◆ Data section:
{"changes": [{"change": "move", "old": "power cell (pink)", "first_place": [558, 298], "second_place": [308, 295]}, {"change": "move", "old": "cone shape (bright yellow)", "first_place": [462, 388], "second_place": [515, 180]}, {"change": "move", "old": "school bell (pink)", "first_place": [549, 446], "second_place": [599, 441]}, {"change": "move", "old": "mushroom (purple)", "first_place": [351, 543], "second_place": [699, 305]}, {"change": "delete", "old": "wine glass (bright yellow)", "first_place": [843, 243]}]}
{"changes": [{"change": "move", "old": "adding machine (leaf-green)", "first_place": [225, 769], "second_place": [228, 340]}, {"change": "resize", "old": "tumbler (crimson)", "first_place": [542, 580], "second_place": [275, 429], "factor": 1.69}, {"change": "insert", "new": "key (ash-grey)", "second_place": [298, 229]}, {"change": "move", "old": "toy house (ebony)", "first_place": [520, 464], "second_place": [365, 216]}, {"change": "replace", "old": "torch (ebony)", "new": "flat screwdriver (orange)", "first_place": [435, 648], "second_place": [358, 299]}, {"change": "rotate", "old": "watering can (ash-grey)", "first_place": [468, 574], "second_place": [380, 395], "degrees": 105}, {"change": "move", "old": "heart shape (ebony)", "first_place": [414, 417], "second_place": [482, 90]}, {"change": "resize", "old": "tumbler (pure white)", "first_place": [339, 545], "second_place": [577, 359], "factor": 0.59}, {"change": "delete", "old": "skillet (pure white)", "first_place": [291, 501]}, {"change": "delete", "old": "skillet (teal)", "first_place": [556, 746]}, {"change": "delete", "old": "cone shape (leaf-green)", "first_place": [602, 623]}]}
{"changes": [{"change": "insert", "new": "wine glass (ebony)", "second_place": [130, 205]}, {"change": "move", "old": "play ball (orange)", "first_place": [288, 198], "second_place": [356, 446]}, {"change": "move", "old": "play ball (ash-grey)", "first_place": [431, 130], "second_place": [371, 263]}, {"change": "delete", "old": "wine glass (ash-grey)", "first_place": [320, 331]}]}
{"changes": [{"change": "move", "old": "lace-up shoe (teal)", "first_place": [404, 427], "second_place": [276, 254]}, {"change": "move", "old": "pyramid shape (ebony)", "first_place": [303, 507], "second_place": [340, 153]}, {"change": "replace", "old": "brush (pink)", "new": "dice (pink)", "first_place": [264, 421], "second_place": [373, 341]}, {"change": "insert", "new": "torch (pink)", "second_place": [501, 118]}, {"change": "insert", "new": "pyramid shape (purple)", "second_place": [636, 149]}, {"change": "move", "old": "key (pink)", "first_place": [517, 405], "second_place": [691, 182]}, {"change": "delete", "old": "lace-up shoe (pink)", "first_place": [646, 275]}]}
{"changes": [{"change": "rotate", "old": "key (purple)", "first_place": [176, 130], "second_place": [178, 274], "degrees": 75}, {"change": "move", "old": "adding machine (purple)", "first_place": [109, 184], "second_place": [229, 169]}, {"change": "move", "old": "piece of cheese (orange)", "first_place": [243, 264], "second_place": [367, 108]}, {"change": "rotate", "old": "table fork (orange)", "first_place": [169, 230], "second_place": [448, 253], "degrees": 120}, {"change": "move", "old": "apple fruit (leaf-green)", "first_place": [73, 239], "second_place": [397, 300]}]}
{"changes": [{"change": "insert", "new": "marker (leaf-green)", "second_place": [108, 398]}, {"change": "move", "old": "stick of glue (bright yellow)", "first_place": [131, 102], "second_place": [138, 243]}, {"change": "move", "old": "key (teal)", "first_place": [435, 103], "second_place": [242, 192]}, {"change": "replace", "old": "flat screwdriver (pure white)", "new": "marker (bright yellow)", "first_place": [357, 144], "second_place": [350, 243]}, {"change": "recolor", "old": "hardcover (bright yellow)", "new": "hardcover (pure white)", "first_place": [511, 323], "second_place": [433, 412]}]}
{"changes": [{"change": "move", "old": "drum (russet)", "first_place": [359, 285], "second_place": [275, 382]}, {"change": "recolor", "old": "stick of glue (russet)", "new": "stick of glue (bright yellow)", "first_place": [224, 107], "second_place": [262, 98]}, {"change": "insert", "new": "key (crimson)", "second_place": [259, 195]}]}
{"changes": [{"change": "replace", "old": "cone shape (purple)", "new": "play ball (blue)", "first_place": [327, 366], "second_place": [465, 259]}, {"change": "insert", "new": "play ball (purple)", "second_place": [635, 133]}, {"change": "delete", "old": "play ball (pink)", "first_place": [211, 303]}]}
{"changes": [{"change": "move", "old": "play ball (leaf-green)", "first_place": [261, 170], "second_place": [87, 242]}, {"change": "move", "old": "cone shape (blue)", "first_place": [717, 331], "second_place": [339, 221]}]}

◆ What to produce: Give the records above again in full, keeping every character unchanged.

◆ Solution:
{"changes": [{"change": "move", "old": "power cell (pink)", "first_place": [558, 298], "second_place": [308, 295]}, {"change": "move", "old": "cone shape (bright yellow)", "first_place": [462, 388], "second_place": [515, 180]}, {"change": "move", "old": "school bell (pink)", "first_place": [549, 446], "second_place": [599, 441]}, {"change": "move", "old": "mushroom (purple)", "first_place": [351, 543], "second_place": [699, 305]}, {"change": "delete", "old": "wine glass (bright yellow)", "first_place": [843, 243]}]}
{"changes": [{"change": "move", "old": "adding machine (leaf-green)", "first_place": [225, 769], "second_place": [228, 340]}, {"change": "resize", "old": "tumbler (crimson)", "first_place": [542, 580], "second_place": [275, 429], "factor": 1.69}, {"change": "insert", "new": "key (ash-grey)", "second_place": [298, 229]}, {"change": "move", "old": "toy house (ebony)", "first_place": [520, 464], "second_place": [365, 216]}, {"change": "replace", "old": "torch (ebony)", "new": "flat screwdriver (orange)", "first_place": [435, 648], "second_place": [358, 299]}, {"change": "rotate", "old": "watering can (ash-grey)", "first_place": [468, 574], "second_place": [380, 395], "degrees": 105}, {"change": "move", "old": "heart shape (ebony)", "first_place": [414, 417], "second_place": [482, 90]}, {"change": "resize", "old": "tumbler (pure white)", "first_place": [339, 545], "second_place": [577, 359], "factor": 0.59}, {"change": "delete", "old": "skillet (pure white)", "first_place": [291, 501]}, {"change": "delete", "old": "skillet (teal)", "first_place": [556, 746]}, {"change": "delete", "old": "cone shape (leaf-green)", "first_place": [602, 623]}]}
{"changes": [{"change": "insert", "new": "wine glass (ebony)", "second_place": [130, 205]}, {"change": "move", "old": "play ball (orange)", "first_place": [288, 198], "second_place": [356, 446]}, {"change": "move", "old": "play ball (ash-grey)", "first_place": [431, 130], "second_place": [371, 263]}, {"change": "delete", "old": "wine glass (ash-grey)", "first_place": [320, 331]}]}
{"changes": [{"change": "move", "old": "lace-up shoe (teal)", "first_place": [404, 427], "second_place": [276, 254]}, {"change": "move", "old": "pyramid shape (ebony)", "first_place": [303, 507], "second_place": [340, 153]}, {"change": "replace", "old": "brush (pink)", "new": "dice (pink)", "first_place": [264, 421], "second_place": [373, 341]}, {"change": "insert", "new": "torch (pink)", "second_place": [501, 118]}, {"change": "insert", "new": "pyramid shape (purple)", "second_place": [636, 149]}, {"change": "move", "old": "key (pink)", "first_place": [517, 405], "second_place": [691, 182]}, {"change": "delete", "old": "lace-up shoe (pink)", "first_place": [646, 275]}]}
{"changes": [{"change": "rotate", "old": "key (purple)", "first_place": [176, 130], "second_place": [178, 274], "degrees": 75}, {"change": "move", "old": "adding machine (purple)", "first_place": [109, 184], "second_place": [229, 169]}, {"change": "move", "old": "piece of cheese (orange)", "first_place": [243, 264], "second_place": [367, 108]}, {"change": "rotate", "old": "table fork (orange)", "first_place": [169, 230], "second_place": [448, 253], "degrees": 120}, {"change": "move", "old": "apple fruit (leaf-green)", "first_place": [73, 239], "second_place": [397, 300]}]}
{"changes": [{"change": "insert", "new": "marker (leaf-green)", "second_place": [108, 398]}, {"change": "move", "old": "stick of glue (bright yellow)", "first_place": [131, 102], "second_place": [138, 243]}, {"change": "move", "old": "key (teal)", "first_place": [435, 103], "second_place": [242, 192]}, {"change": "replace", "old": "flat screwdriver (pure white)", "new": "marker (bright yellow)", "first_place": [357, 144], "second_place": [350, 243]}, {"change": "recolor", "old": "hardcover (bright yellow)", "new": "hardcover (pure white)", "first_place": [511, 323], "second_place": [433, 412]}]}
{"changes": [{"change": "move", "old": "drum (russet)", "first_place": [359, 285], "second_place": [275, 382]}, {"change": "recolor", "old": "stick of glue (russet)", "new": "stick of glue (bright yellow)", "first_place": [224, 107], "second_place": [262, 98]}, {"change": "insert", "new": "key (crimson)", "second_place": [259, 195]}]}
{"changes": [{"change": "replace", "old": "cone shape (purple)", "new": "play ball (blue)", "first_place": [327, 366], "second_place": [465, 259]}, {"change": "insert", "new": "play ball (purple)", "second_place": [635, 133]}, {"change": "delete", "old": "play ball (pink)", "first_place": [211, 303]}]}
{"changes": [{"change": "move", "old": "play ball (leaf-green)", "first_place": [261, 170], "second_place": [87, 242]}, {"change": "move", "old": "cone shape (blue)", "first_place": [717, 331], "second_place": [339, 221]}]}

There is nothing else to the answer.